Listed records:

━━━━━━━━

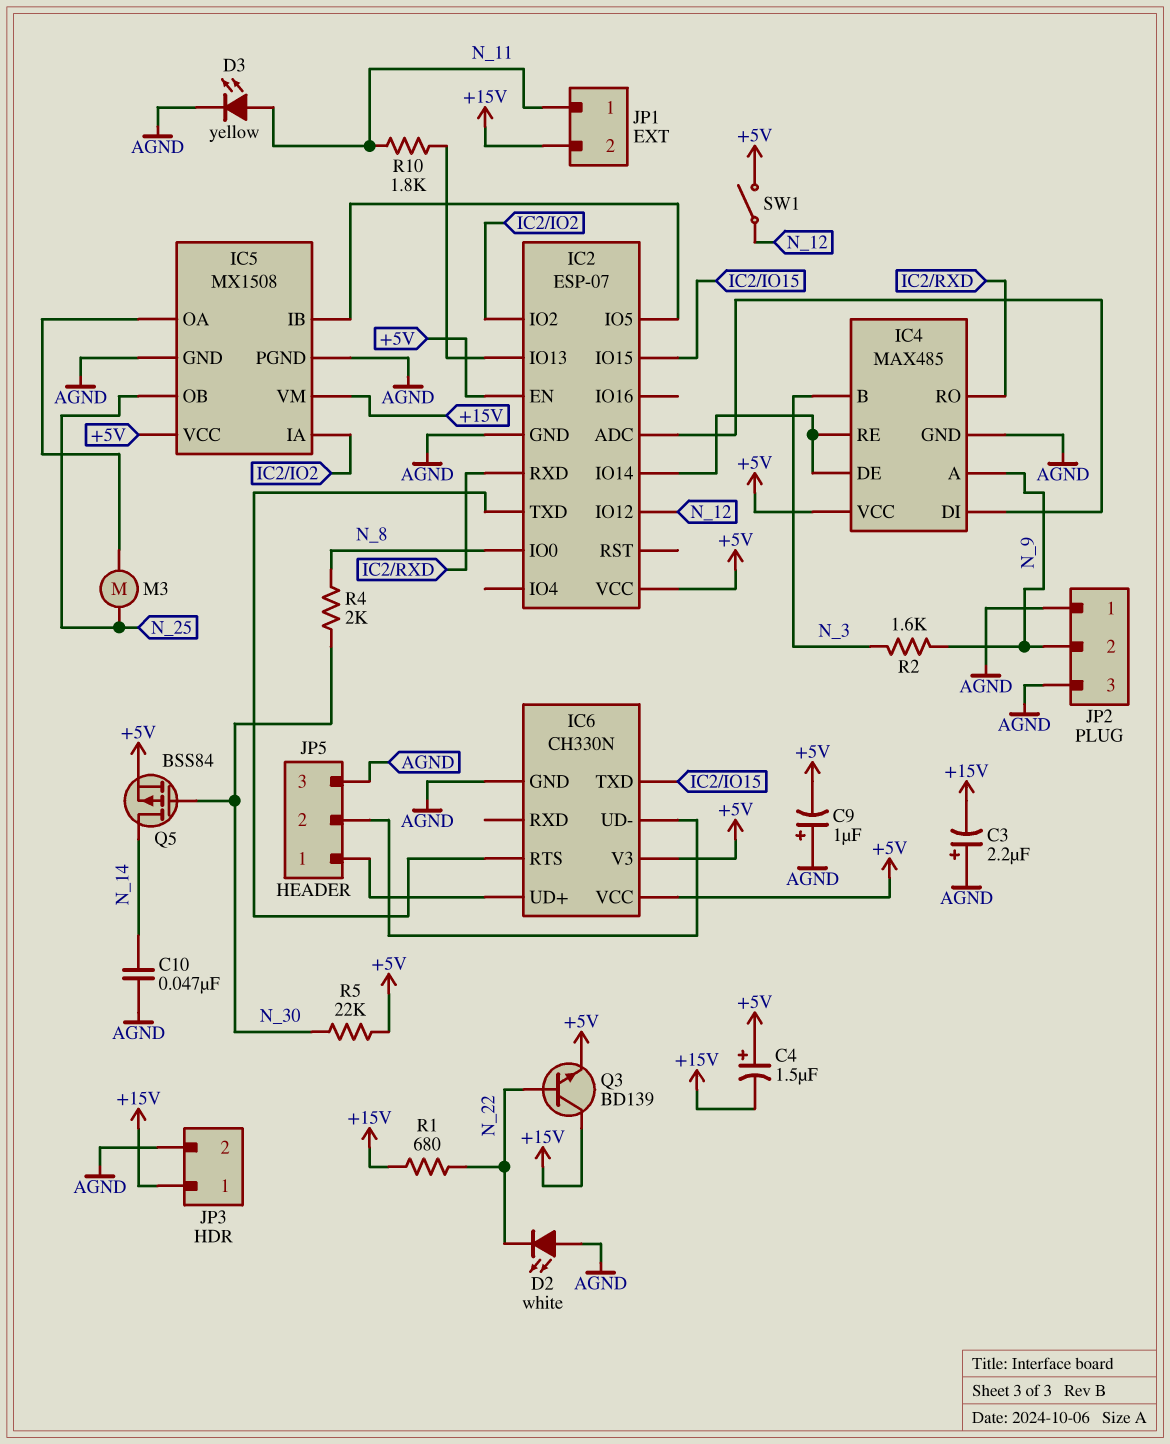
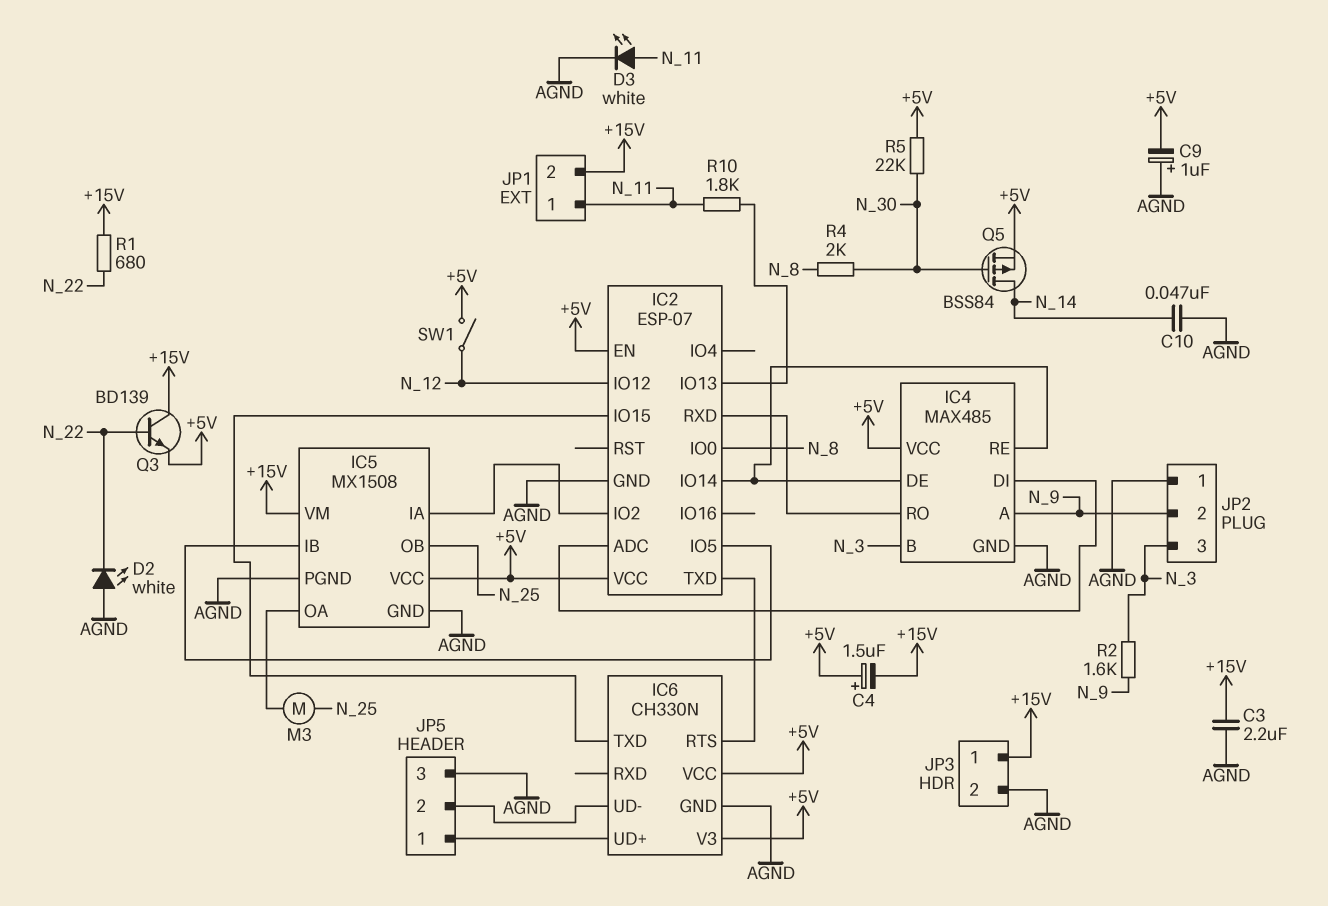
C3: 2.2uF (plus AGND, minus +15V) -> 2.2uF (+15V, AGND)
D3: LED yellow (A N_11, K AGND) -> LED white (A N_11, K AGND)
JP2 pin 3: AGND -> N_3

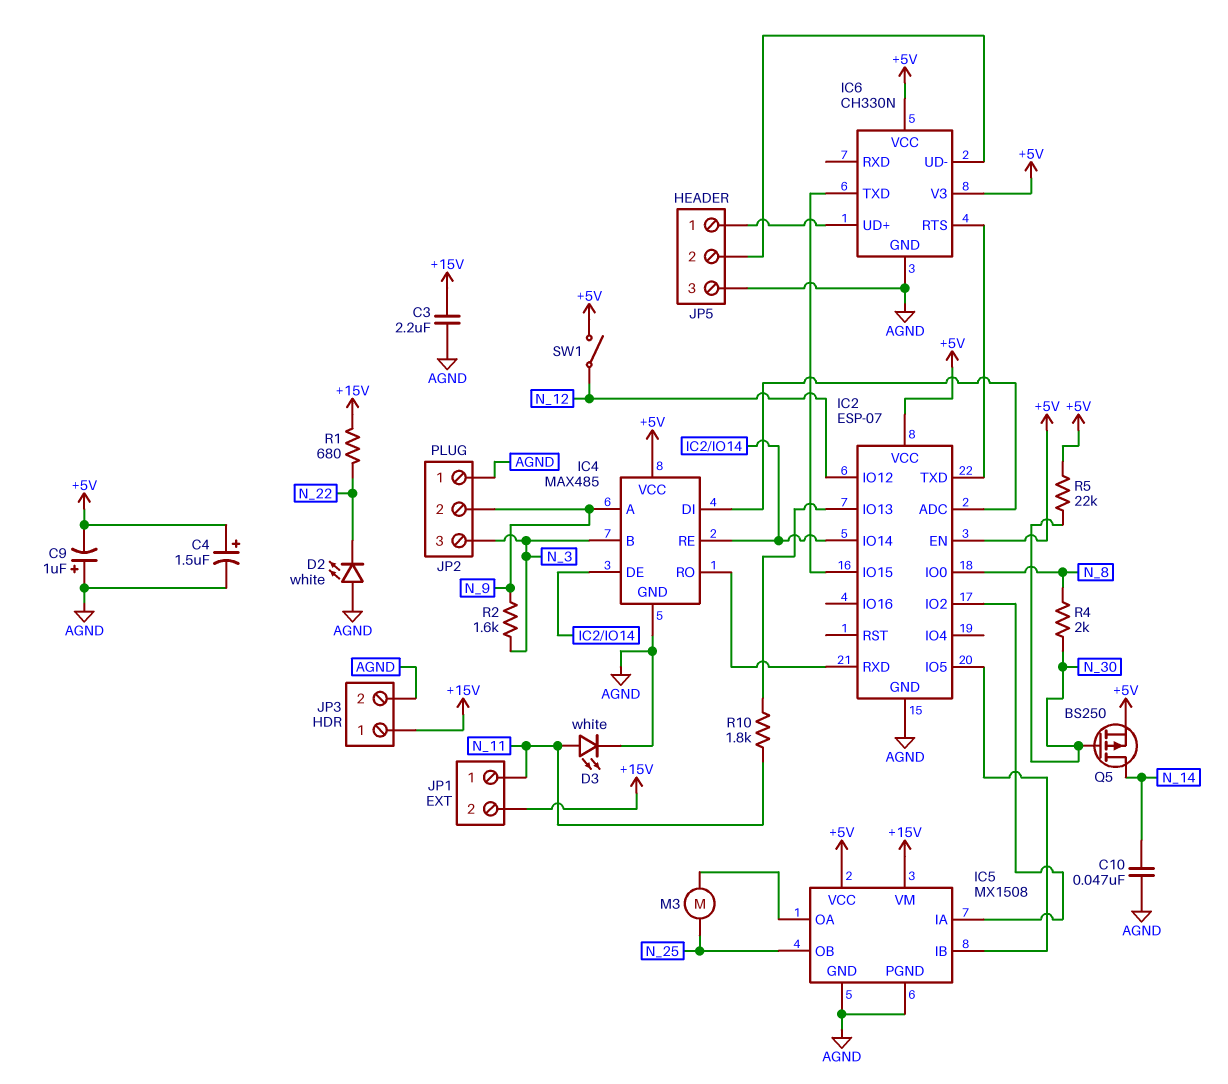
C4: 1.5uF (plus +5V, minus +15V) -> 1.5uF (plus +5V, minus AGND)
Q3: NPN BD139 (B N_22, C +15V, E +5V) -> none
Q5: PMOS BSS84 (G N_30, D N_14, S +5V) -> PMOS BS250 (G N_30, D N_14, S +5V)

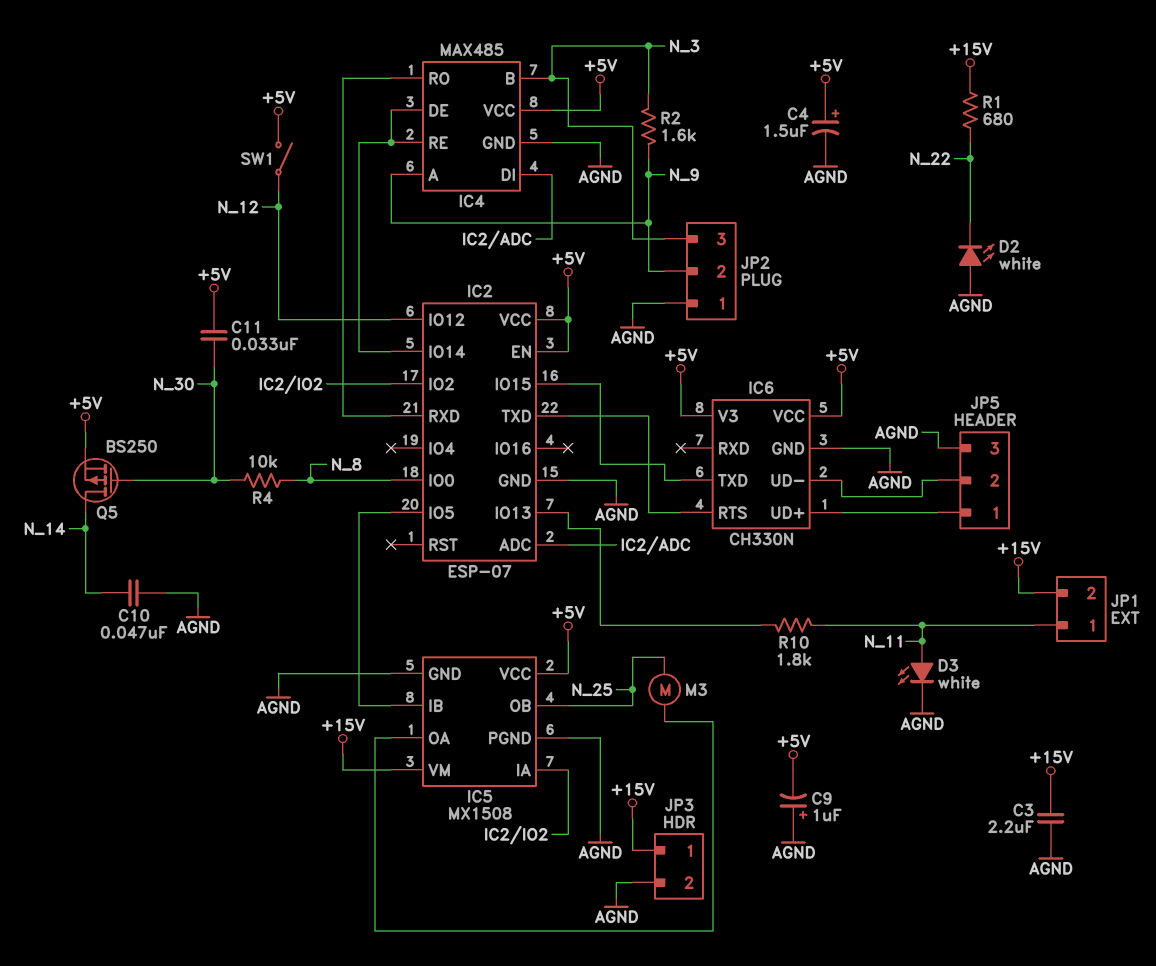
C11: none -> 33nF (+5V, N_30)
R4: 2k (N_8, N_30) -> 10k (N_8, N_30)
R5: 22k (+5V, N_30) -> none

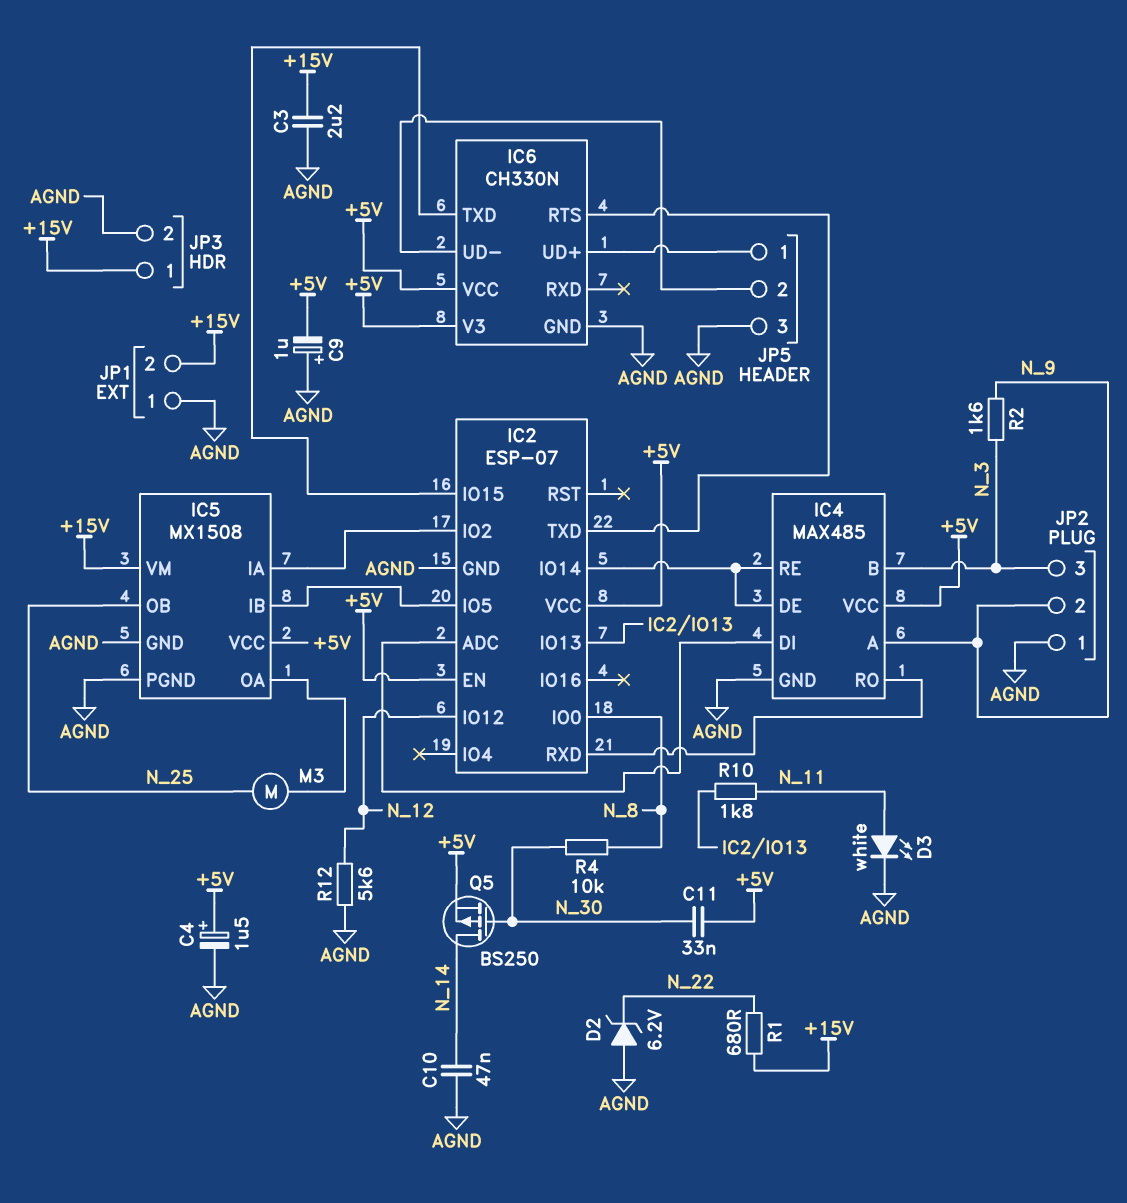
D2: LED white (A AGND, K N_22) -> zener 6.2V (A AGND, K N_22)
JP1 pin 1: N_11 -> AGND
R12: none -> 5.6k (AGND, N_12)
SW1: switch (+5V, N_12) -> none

━━━━━━━━

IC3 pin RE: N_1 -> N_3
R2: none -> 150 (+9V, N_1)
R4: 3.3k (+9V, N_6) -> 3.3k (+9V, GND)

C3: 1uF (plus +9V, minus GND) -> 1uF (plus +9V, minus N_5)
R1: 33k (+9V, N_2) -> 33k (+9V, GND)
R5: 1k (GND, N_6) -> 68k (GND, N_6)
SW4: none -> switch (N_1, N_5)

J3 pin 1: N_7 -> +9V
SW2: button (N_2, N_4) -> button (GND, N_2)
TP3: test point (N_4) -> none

━━━━━━━━

Brief: Tell how many lines in the entries contain the string "white", and give nothing beyond the number.

Your response: 2